**About this task**
Where a line of the entries holds the string "board", copy that line.
**** Data records ****
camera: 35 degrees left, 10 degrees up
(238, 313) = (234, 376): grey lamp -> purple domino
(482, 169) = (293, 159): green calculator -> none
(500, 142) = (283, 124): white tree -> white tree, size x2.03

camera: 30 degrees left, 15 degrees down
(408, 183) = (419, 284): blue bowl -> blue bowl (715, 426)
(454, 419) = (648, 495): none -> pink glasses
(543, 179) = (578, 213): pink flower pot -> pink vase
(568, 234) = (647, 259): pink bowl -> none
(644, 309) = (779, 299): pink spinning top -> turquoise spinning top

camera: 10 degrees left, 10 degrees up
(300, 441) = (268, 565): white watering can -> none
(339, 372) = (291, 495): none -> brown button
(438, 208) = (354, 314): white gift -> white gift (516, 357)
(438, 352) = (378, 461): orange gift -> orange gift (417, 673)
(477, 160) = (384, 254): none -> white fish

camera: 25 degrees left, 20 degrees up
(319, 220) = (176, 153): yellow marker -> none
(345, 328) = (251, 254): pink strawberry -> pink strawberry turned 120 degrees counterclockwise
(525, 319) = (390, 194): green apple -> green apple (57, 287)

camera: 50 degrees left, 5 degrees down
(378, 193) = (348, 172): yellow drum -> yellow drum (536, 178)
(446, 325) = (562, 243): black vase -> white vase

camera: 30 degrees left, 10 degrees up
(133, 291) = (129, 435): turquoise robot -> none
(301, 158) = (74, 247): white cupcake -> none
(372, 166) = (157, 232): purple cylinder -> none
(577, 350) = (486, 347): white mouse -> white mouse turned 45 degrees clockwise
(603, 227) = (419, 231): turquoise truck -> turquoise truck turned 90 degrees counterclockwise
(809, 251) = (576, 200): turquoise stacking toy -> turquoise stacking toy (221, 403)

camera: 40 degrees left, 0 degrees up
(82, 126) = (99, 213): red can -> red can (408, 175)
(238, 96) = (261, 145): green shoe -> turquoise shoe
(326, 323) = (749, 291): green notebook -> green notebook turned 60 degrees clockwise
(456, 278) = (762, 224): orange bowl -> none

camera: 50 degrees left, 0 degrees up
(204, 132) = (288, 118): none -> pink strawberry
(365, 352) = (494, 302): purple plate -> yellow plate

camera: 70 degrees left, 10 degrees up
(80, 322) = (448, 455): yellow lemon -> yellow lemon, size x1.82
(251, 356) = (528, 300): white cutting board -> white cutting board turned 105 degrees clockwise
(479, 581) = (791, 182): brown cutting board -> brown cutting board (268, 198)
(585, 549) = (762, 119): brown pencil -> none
****
**Output for this task**
(251, 356) = (528, 300): white cutting board -> white cutting board turned 105 degrees clockwise
(479, 581) = (791, 182): brown cutting board -> brown cutting board (268, 198)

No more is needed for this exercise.